**REQUIRED WORK**
Below are some records; find each line that carries the word "capsule" and copy it.

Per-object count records
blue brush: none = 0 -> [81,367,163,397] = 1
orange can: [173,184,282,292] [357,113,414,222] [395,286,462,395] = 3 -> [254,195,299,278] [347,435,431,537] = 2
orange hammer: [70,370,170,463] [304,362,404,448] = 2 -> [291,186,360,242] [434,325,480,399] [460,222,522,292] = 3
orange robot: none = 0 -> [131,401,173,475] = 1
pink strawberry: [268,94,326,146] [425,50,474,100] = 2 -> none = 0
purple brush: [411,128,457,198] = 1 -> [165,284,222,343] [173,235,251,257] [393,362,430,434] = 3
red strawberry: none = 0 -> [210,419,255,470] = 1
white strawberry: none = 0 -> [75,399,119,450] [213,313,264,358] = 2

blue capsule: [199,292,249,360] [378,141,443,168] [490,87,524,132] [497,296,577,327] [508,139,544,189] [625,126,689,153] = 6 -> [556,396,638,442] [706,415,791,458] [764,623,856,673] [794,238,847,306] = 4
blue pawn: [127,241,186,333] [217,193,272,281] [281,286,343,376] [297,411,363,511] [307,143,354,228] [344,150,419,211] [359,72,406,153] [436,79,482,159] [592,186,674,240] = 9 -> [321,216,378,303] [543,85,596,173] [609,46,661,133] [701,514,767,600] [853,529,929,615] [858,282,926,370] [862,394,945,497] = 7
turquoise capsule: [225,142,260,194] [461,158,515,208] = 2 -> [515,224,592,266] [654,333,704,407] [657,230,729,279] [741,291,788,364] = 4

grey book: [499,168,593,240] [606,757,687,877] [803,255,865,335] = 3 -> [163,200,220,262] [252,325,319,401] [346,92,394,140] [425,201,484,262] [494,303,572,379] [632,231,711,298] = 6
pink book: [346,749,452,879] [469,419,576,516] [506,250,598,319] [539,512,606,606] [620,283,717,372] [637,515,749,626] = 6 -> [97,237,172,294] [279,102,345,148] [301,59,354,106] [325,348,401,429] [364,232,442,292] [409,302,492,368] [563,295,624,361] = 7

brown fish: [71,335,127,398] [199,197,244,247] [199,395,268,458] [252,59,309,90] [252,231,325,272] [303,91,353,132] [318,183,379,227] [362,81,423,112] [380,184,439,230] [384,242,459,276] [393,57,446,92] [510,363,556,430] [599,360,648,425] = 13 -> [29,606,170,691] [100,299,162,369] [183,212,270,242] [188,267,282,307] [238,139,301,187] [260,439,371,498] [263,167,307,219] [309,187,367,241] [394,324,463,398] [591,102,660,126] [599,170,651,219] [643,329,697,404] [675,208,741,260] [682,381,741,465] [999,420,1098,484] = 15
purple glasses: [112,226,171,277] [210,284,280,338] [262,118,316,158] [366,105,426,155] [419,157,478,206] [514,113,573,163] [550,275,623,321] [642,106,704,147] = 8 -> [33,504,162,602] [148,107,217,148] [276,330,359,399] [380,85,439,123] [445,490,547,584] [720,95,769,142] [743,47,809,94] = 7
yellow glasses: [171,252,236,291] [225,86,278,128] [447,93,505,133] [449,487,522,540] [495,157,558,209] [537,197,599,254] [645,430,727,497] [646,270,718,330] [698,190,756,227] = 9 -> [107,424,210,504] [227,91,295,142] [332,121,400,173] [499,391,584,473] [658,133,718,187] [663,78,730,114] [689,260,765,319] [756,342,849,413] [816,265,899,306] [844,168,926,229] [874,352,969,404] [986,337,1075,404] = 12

**EXERCISE OUTPUT**
blue capsule: [199,292,249,360] [378,141,443,168] [490,87,524,132] [497,296,577,327] [508,139,544,189] [625,126,689,153] = 6 -> [556,396,638,442] [706,415,791,458] [764,623,856,673] [794,238,847,306] = 4
turquoise capsule: [225,142,260,194] [461,158,515,208] = 2 -> [515,224,592,266] [654,333,704,407] [657,230,729,279] [741,291,788,364] = 4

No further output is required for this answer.